__Task__
Transcribe only the lines of the listing below from the one holding "(480, 426) = (691, 269): blue" through the one holding "(848, 408) = (1193, 318): pink", inclusive, without any change.

__Exercise data__
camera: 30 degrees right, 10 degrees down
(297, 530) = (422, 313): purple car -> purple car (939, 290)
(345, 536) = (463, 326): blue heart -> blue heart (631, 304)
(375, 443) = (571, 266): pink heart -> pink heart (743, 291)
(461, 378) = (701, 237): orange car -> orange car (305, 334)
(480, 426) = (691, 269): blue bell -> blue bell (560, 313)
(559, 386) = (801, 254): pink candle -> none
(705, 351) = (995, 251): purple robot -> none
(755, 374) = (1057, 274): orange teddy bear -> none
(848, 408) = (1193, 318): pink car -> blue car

...

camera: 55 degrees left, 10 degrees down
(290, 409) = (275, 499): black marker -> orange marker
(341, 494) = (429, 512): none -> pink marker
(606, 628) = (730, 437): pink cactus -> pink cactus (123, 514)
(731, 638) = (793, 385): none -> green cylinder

__Answer space__
(480, 426) = (691, 269): blue bell -> blue bell (560, 313)
(559, 386) = (801, 254): pink candle -> none
(705, 351) = (995, 251): purple robot -> none
(755, 374) = (1057, 274): orange teddy bear -> none
(848, 408) = (1193, 318): pink car -> blue car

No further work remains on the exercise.